ACTION ITEM: A word-for-word copy of the entries is the goal; leave out the pictures.

Dataset excerpts:
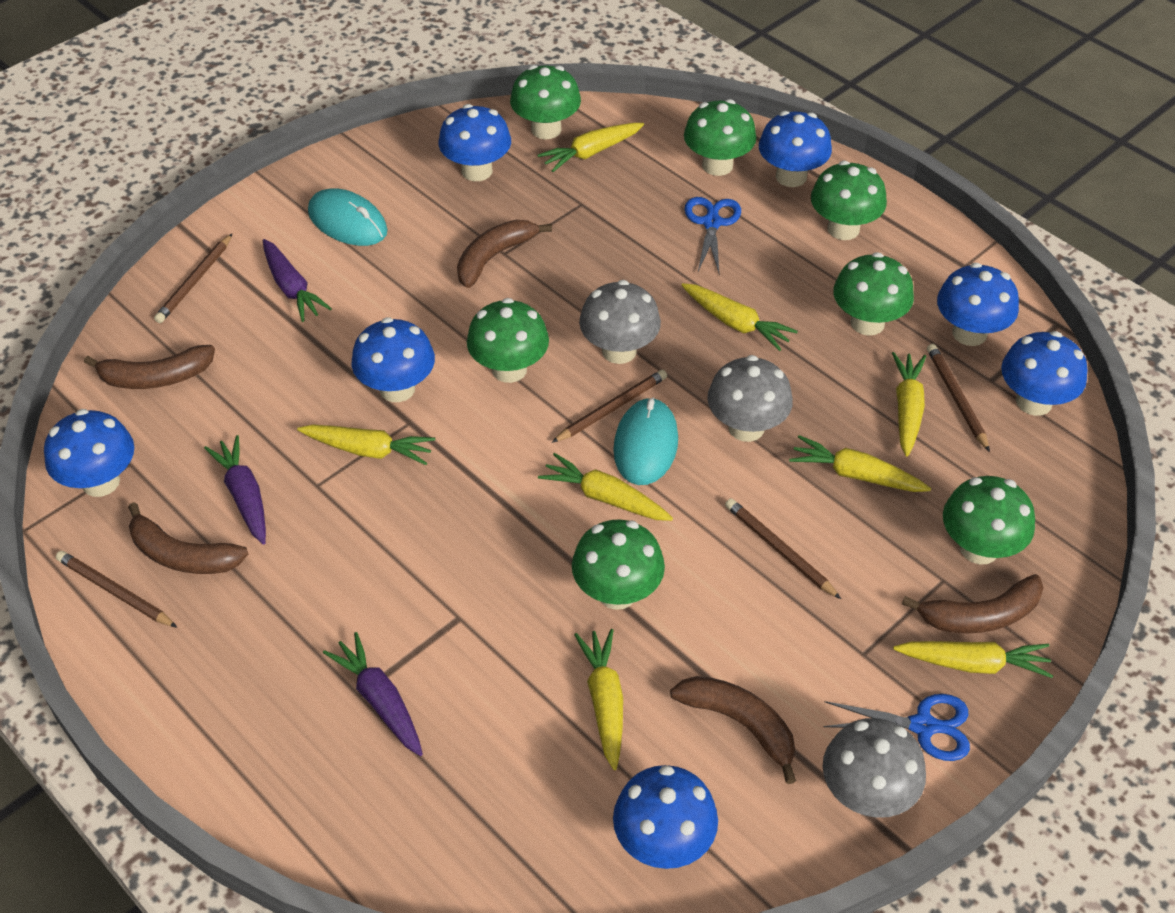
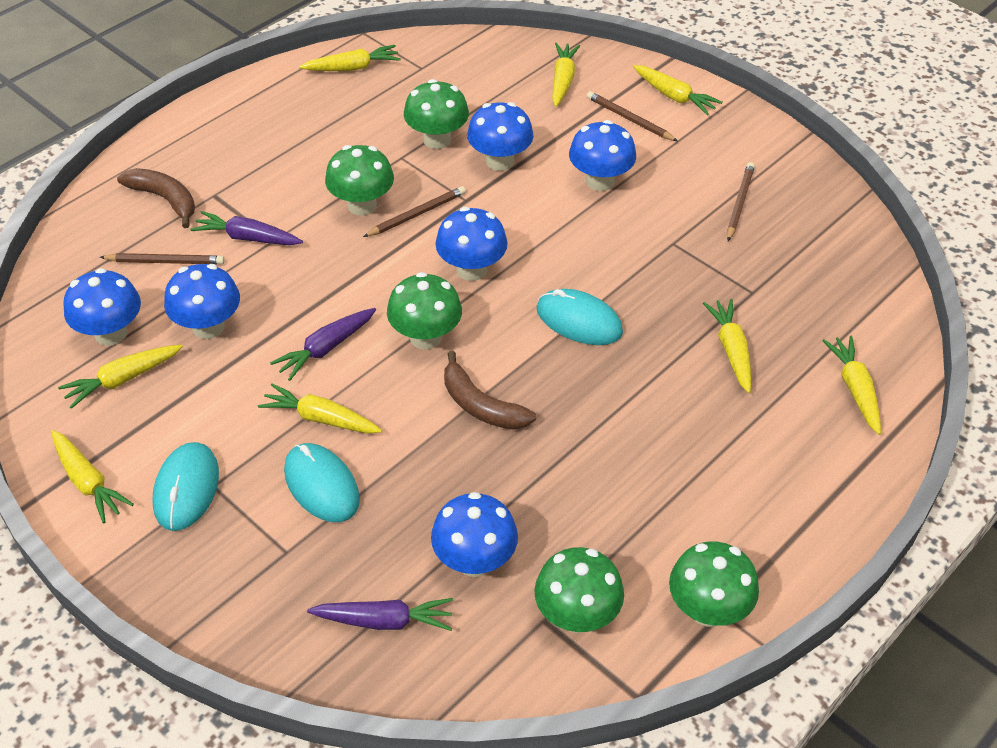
blue mushroom: 7 -> 6
blue scissors: 2 -> 0
brown banana: 5 -> 2
brown pencil: 5 -> 4
green mushroom: 7 -> 5
grey mushroom: 3 -> 0
turquoise mouse: 2 -> 3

REPLY:
blue mushroom: 7 -> 6
blue scissors: 2 -> 0
brown banana: 5 -> 2
brown pencil: 5 -> 4
green mushroom: 7 -> 5
grey mushroom: 3 -> 0
turquoise mouse: 2 -> 3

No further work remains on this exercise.